TASK ITEM: Recreate the listing that follows line for line, without pictures.

DATA:
○ ○ ○ ○ ○

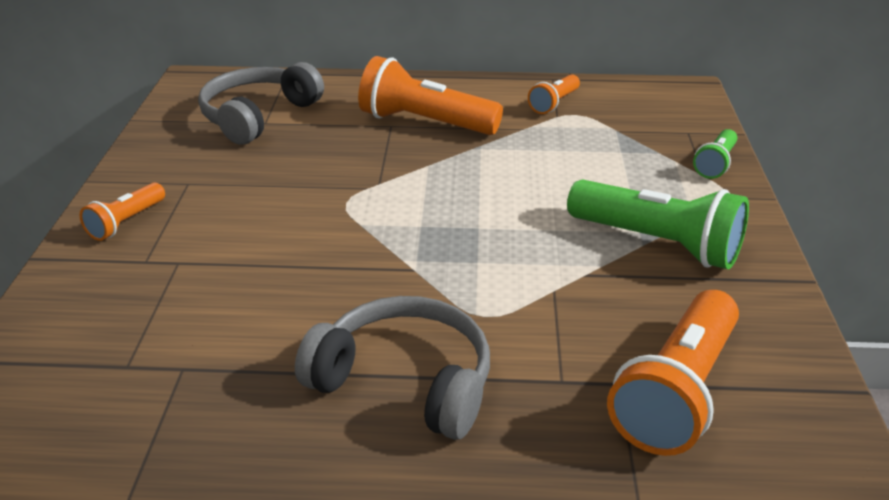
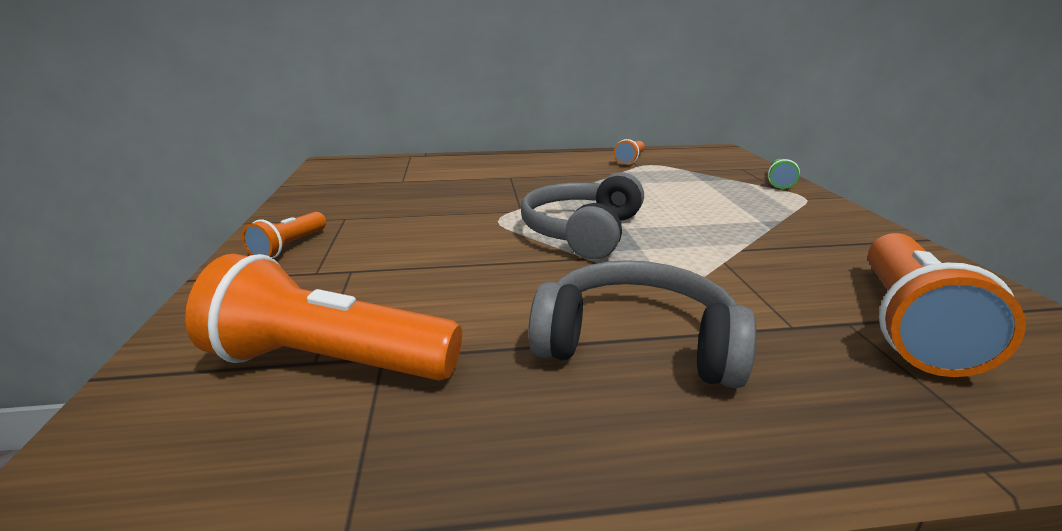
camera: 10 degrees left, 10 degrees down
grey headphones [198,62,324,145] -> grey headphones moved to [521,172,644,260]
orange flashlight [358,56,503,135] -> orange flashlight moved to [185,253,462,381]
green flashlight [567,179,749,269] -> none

○ ○ ○ ○ ○

TASK OUTPUT:
camera: 10 degrees left, 10 degrees down
grey headphones [198,62,324,145] -> grey headphones moved to [521,172,644,260]
orange flashlight [358,56,503,135] -> orange flashlight moved to [185,253,462,381]
green flashlight [567,179,749,269] -> none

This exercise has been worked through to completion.